▶ Requirement: What follows is a set of records; restate each one word for word and drop the pictures.

--------------------------------------------------

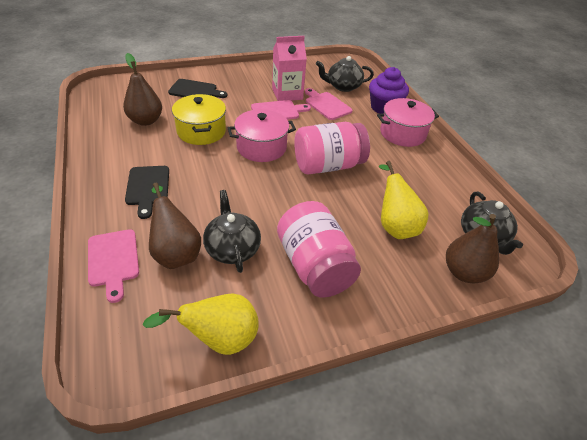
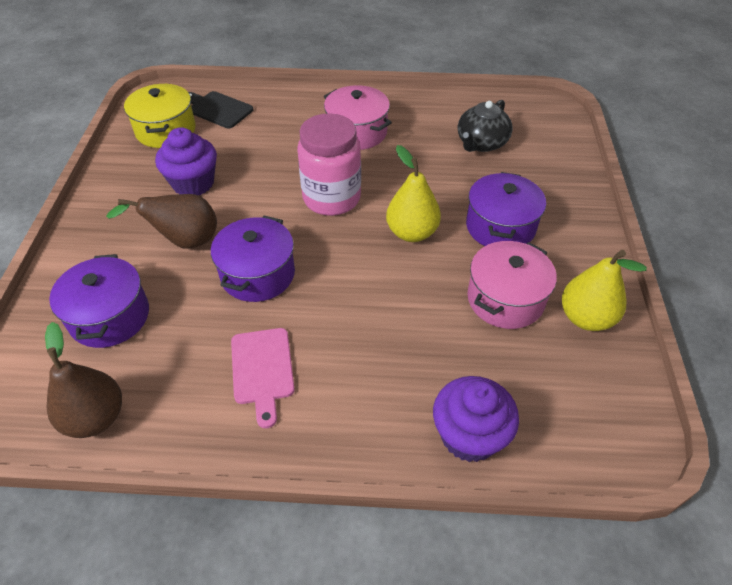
black cutting board: 2 -> 1
black teapot: 3 -> 1
brown pear: 3 -> 2
pink carton: 1 -> 0
pink cutting board: 3 -> 1
pink jar: 2 -> 1
purple cupcake: 1 -> 2
purple pot: 0 -> 3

--------------------------------------------------

▶ Completed task:
black cutting board: 2 -> 1
black teapot: 3 -> 1
brown pear: 3 -> 2
pink carton: 1 -> 0
pink cutting board: 3 -> 1
pink jar: 2 -> 1
purple cupcake: 1 -> 2
purple pot: 0 -> 3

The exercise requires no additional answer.